Source records:

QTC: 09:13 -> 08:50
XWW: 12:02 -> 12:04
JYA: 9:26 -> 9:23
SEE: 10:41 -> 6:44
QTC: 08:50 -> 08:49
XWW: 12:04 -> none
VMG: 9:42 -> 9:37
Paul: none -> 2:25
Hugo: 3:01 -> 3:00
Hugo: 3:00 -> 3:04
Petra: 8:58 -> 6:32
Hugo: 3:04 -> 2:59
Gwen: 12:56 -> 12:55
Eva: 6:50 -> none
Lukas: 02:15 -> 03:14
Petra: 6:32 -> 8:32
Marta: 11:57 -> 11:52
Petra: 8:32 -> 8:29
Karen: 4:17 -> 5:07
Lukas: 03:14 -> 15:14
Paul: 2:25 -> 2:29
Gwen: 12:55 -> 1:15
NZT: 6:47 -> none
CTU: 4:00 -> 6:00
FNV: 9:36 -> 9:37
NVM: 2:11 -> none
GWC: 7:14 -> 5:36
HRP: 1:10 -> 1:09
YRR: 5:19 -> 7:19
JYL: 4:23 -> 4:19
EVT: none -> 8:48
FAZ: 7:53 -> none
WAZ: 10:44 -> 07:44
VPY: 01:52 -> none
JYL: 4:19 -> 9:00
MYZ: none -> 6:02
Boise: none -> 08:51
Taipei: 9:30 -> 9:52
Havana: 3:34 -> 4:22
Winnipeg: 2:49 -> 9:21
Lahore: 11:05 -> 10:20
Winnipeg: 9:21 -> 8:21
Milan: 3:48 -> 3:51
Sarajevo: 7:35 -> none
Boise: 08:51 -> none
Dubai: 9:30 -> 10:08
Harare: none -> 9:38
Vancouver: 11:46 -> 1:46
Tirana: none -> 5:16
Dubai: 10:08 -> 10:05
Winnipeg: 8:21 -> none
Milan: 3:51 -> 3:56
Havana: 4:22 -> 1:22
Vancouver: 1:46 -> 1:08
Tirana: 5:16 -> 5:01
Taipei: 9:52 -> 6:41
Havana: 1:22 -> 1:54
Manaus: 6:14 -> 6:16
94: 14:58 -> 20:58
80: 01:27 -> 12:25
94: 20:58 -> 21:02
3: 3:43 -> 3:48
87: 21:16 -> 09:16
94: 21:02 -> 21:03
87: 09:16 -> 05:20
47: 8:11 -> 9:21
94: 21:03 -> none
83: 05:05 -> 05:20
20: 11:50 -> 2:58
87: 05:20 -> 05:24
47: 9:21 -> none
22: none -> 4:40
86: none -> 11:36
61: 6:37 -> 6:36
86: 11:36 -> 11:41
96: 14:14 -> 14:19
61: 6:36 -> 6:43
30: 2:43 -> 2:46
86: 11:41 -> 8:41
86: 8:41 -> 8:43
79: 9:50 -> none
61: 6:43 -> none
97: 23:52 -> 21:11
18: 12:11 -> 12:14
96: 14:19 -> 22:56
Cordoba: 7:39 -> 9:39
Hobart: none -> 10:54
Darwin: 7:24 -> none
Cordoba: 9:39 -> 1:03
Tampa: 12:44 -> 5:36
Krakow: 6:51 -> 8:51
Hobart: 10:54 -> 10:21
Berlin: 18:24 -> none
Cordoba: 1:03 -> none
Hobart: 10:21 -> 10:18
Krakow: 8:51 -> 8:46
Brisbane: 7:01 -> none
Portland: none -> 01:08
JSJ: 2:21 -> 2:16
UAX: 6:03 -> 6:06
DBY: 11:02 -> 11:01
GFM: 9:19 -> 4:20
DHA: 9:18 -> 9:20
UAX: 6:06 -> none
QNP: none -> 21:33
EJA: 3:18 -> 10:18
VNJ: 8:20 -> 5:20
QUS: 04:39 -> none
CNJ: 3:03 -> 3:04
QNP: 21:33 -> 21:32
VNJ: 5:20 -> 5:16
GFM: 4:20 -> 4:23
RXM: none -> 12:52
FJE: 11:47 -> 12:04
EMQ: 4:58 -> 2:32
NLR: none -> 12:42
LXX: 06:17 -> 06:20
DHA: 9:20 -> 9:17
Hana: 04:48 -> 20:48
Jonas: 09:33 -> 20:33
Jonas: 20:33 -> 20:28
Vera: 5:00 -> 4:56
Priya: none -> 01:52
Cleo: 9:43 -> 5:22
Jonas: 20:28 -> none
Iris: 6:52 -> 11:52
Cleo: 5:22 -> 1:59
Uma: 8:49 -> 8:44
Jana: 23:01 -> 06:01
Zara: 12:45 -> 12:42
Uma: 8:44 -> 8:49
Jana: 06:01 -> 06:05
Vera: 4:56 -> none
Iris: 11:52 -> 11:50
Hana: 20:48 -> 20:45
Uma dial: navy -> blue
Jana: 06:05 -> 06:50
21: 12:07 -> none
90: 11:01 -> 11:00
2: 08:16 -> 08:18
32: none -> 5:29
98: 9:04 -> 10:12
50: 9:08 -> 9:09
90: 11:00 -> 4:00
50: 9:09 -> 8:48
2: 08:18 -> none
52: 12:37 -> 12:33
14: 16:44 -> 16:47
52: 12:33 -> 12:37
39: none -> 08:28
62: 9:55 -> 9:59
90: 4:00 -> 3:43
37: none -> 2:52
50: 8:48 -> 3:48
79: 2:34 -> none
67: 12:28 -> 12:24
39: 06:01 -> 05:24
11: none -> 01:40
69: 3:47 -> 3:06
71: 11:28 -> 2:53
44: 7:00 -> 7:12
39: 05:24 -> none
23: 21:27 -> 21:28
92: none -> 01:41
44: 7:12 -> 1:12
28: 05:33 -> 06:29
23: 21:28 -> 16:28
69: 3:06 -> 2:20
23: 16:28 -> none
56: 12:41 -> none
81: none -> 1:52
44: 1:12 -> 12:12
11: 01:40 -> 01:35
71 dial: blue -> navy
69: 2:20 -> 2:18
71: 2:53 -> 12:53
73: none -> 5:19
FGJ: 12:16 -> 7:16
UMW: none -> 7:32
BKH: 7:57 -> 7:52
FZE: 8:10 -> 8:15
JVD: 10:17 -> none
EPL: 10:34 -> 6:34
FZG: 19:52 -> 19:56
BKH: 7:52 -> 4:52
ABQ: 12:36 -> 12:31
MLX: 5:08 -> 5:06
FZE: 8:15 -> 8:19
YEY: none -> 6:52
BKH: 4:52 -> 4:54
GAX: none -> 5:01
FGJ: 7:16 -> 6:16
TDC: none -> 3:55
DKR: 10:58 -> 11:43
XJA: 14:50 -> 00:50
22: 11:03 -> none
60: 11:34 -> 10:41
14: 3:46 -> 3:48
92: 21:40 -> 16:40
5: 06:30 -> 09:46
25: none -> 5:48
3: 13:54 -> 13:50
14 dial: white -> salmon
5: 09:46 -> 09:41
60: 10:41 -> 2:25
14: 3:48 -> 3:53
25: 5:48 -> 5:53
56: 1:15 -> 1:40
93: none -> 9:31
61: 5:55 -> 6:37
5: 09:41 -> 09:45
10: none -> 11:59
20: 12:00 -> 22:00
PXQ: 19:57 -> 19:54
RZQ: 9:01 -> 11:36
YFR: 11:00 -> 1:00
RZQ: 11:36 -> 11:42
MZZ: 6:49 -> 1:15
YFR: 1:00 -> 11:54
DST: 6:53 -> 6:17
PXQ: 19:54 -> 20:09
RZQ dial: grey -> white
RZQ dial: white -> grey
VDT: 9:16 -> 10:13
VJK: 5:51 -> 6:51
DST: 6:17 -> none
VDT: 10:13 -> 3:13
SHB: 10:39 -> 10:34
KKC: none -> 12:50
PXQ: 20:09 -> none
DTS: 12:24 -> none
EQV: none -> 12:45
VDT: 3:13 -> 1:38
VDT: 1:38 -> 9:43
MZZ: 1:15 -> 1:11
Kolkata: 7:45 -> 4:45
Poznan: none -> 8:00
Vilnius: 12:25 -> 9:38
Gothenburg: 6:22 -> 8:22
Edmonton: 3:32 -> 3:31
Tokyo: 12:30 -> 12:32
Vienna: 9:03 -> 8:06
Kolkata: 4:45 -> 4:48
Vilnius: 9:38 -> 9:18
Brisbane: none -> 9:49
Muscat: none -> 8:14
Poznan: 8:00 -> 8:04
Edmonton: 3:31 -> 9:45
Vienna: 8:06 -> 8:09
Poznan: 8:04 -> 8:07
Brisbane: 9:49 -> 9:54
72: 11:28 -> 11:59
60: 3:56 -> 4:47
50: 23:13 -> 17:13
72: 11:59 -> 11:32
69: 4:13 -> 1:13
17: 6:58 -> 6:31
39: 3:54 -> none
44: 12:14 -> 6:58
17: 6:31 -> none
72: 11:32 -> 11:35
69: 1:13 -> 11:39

Your task: Gather every line above that contains the word "Vancouver" and copy each one in full.

Solution to this task:
Vancouver: 11:46 -> 1:46
Vancouver: 1:46 -> 1:08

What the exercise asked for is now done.